WHAT THE EXERCISE ASKS:
Of all the entries below, only the lines from the one with "red box [449,200,505,282]" up to and including the one with "camera: 15 degrees left, 5 degrees up" are to be duplicated exactly.

[Opening RECORDS FOR THE EXERCISE section]

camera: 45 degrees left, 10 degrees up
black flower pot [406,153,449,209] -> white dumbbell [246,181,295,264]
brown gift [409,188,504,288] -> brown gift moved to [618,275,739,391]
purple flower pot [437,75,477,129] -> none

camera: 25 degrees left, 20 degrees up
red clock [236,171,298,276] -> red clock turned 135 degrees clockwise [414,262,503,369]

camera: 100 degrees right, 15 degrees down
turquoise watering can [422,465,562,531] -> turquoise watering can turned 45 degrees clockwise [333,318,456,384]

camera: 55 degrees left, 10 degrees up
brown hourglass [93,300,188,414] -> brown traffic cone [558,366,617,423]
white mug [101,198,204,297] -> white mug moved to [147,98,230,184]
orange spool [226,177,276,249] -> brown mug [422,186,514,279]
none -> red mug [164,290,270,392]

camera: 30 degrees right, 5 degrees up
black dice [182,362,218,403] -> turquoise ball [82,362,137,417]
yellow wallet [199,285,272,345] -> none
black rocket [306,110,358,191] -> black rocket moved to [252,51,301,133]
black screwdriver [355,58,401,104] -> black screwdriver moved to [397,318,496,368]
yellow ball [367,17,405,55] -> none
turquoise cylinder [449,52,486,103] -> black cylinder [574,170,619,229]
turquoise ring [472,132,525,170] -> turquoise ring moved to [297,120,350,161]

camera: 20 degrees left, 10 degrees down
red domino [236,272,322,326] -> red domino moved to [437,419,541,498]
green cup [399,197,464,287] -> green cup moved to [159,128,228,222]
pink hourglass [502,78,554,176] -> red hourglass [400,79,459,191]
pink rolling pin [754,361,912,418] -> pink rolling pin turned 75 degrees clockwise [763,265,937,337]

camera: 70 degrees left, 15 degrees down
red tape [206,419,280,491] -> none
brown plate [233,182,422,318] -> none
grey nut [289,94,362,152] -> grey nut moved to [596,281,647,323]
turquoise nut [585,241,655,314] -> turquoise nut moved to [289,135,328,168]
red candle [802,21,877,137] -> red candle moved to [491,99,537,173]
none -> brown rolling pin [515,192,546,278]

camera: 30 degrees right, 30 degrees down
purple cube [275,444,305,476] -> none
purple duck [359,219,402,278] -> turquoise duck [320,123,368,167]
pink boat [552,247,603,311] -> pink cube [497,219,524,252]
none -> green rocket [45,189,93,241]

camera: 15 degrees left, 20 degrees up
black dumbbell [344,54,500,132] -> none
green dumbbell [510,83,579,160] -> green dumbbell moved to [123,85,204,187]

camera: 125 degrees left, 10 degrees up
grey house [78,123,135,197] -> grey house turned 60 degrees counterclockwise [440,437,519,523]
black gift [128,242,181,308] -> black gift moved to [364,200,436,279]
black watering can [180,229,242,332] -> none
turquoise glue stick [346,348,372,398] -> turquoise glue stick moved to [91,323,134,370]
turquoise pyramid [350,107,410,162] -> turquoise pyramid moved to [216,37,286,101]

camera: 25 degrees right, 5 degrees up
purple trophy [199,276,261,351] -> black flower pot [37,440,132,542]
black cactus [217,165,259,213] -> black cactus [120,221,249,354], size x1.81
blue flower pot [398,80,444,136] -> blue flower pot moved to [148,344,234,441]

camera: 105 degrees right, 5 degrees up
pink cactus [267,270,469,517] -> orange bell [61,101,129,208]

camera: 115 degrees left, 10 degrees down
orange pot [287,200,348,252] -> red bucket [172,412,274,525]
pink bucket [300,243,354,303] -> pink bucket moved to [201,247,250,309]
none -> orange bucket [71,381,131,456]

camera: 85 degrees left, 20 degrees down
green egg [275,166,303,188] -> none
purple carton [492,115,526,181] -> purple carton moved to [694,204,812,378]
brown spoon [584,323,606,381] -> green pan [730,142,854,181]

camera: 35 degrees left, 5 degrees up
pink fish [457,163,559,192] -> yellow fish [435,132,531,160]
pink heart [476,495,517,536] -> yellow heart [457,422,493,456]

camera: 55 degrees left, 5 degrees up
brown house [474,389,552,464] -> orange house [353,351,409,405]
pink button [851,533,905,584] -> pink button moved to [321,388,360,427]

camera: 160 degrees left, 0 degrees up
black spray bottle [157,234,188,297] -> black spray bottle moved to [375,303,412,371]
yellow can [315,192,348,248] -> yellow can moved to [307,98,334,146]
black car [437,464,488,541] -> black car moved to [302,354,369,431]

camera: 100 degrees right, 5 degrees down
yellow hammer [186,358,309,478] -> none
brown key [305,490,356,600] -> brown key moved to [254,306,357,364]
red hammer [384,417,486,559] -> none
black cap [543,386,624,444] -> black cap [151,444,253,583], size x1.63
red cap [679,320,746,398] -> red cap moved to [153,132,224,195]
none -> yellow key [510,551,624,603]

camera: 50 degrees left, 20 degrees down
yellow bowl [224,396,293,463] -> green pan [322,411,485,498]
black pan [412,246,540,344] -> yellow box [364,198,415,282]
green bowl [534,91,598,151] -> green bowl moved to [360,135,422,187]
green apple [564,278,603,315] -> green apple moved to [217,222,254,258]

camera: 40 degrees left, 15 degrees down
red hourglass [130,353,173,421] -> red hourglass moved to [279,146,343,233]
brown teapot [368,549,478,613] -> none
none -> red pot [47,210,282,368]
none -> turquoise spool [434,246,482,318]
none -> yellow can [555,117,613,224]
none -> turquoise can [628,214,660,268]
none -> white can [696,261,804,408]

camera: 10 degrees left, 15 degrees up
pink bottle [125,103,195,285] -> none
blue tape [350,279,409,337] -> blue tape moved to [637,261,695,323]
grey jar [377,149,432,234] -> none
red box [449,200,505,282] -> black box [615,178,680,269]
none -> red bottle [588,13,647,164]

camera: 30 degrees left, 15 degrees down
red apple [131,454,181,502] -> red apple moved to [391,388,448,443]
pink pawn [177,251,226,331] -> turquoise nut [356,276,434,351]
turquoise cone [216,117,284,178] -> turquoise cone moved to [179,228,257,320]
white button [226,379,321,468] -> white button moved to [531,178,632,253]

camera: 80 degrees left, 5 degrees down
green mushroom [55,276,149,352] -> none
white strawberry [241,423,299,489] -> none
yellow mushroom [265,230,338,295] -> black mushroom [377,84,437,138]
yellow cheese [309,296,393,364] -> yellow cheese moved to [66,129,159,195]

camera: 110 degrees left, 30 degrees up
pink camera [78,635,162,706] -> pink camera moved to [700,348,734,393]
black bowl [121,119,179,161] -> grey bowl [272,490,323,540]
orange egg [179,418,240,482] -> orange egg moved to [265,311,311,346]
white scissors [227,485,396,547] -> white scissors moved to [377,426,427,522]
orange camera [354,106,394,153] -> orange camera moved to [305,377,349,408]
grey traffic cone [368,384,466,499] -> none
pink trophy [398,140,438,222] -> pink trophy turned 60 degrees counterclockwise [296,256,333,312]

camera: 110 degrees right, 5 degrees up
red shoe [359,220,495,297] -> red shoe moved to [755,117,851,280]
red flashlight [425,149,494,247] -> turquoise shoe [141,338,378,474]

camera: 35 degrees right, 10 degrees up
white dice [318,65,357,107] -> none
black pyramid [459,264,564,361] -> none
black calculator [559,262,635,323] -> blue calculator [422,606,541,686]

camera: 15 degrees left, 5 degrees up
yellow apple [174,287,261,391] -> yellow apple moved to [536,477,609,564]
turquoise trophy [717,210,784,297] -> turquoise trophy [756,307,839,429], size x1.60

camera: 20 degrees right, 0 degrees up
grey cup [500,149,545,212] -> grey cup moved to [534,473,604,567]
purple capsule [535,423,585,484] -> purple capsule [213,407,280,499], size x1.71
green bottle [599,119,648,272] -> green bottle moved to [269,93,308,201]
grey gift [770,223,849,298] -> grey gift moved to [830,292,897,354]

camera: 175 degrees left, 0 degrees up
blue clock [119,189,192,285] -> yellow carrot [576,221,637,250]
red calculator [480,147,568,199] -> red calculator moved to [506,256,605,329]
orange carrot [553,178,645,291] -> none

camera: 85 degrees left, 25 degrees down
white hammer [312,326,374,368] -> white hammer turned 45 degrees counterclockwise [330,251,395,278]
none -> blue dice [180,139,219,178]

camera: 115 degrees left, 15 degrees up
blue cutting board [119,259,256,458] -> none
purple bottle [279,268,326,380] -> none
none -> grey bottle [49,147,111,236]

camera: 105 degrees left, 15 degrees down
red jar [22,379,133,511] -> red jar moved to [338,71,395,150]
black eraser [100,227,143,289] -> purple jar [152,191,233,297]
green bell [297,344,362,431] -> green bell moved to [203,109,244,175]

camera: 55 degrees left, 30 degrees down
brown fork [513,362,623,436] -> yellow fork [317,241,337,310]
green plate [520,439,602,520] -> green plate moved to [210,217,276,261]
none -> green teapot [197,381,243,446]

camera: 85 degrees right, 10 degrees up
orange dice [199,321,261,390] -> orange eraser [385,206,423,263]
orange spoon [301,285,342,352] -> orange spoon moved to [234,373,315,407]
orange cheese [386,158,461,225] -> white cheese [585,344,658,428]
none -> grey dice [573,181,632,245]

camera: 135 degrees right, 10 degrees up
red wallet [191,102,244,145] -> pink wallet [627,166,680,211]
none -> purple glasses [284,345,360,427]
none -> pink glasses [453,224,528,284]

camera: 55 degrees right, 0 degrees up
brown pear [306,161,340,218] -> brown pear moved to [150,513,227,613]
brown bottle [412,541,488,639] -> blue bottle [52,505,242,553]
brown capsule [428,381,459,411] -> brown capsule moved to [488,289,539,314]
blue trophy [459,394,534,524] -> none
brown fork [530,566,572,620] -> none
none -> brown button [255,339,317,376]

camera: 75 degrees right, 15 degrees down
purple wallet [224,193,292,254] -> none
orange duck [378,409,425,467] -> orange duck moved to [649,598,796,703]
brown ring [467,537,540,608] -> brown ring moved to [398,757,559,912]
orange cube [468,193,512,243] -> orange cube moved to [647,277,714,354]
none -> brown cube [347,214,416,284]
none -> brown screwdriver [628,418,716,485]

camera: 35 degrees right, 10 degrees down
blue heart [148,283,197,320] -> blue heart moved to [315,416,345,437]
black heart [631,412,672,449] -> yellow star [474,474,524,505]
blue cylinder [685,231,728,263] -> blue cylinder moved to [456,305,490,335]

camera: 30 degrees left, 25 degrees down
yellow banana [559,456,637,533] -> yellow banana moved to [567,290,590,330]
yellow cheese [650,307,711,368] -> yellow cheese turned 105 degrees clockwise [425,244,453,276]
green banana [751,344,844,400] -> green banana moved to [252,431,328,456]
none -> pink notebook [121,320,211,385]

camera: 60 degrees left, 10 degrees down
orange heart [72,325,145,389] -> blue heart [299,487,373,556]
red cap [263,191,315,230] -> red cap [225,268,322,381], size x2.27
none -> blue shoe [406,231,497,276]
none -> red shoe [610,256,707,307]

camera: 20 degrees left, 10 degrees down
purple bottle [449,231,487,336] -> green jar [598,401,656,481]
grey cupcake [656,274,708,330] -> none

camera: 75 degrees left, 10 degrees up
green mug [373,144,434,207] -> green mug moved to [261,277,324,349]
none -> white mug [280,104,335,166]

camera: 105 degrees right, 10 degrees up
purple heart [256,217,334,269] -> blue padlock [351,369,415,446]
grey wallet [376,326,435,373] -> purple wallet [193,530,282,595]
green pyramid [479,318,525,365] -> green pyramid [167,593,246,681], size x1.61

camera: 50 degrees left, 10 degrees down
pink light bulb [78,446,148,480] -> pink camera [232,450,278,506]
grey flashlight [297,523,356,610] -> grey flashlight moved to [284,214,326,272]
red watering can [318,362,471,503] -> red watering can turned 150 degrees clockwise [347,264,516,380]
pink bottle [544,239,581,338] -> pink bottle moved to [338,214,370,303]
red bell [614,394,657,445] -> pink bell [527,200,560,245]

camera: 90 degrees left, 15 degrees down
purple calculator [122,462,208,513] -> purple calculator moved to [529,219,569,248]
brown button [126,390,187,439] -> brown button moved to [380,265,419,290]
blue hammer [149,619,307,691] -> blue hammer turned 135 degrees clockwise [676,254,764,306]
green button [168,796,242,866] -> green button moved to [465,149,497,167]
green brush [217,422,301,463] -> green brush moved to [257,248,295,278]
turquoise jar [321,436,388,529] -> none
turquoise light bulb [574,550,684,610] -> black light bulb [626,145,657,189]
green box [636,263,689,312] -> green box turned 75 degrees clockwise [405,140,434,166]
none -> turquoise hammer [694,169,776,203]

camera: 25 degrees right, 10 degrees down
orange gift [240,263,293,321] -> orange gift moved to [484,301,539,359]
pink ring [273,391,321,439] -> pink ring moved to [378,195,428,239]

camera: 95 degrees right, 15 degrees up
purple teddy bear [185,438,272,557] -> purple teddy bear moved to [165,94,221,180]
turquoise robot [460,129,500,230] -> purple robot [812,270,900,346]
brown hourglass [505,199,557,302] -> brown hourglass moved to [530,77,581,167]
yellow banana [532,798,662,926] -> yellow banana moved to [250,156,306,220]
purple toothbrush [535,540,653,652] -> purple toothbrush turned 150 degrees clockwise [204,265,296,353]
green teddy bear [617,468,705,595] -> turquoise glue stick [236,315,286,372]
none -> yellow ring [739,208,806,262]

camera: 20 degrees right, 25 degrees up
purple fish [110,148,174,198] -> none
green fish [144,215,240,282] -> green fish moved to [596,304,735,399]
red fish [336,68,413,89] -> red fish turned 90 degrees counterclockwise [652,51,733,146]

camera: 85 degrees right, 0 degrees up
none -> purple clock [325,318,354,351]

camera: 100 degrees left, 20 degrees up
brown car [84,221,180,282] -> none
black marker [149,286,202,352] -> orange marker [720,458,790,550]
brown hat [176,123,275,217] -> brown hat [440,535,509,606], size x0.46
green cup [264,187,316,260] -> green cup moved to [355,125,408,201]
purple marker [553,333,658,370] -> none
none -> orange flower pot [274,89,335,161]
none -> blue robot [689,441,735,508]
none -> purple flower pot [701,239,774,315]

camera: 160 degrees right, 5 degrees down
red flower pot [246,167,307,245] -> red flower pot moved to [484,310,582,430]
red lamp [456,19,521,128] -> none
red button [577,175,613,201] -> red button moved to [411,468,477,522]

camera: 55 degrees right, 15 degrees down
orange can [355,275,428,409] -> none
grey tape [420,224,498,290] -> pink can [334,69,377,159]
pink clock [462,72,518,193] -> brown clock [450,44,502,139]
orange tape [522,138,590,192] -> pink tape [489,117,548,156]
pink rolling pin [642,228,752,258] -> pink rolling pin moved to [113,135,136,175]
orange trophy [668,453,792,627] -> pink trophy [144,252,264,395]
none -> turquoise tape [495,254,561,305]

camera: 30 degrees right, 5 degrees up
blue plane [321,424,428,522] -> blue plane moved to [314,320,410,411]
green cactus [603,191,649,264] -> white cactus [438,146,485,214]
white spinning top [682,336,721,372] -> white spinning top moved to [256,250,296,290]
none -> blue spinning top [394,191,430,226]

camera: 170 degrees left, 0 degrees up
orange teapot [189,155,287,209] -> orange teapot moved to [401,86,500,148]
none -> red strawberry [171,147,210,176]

[Closing RECORDS FOR THE EXERCISE section]

SOLUTION FOR THIS PROBLEM:
red box [449,200,505,282] -> black box [615,178,680,269]
none -> red bottle [588,13,647,164]

camera: 30 degrees left, 15 degrees down
red apple [131,454,181,502] -> red apple moved to [391,388,448,443]
pink pawn [177,251,226,331] -> turquoise nut [356,276,434,351]
turquoise cone [216,117,284,178] -> turquoise cone moved to [179,228,257,320]
white button [226,379,321,468] -> white button moved to [531,178,632,253]

camera: 80 degrees left, 5 degrees down
green mushroom [55,276,149,352] -> none
white strawberry [241,423,299,489] -> none
yellow mushroom [265,230,338,295] -> black mushroom [377,84,437,138]
yellow cheese [309,296,393,364] -> yellow cheese moved to [66,129,159,195]

camera: 110 degrees left, 30 degrees up
pink camera [78,635,162,706] -> pink camera moved to [700,348,734,393]
black bowl [121,119,179,161] -> grey bowl [272,490,323,540]
orange egg [179,418,240,482] -> orange egg moved to [265,311,311,346]
white scissors [227,485,396,547] -> white scissors moved to [377,426,427,522]
orange camera [354,106,394,153] -> orange camera moved to [305,377,349,408]
grey traffic cone [368,384,466,499] -> none
pink trophy [398,140,438,222] -> pink trophy turned 60 degrees counterclockwise [296,256,333,312]

camera: 110 degrees right, 5 degrees up
red shoe [359,220,495,297] -> red shoe moved to [755,117,851,280]
red flashlight [425,149,494,247] -> turquoise shoe [141,338,378,474]

camera: 35 degrees right, 10 degrees up
white dice [318,65,357,107] -> none
black pyramid [459,264,564,361] -> none
black calculator [559,262,635,323] -> blue calculator [422,606,541,686]

camera: 15 degrees left, 5 degrees up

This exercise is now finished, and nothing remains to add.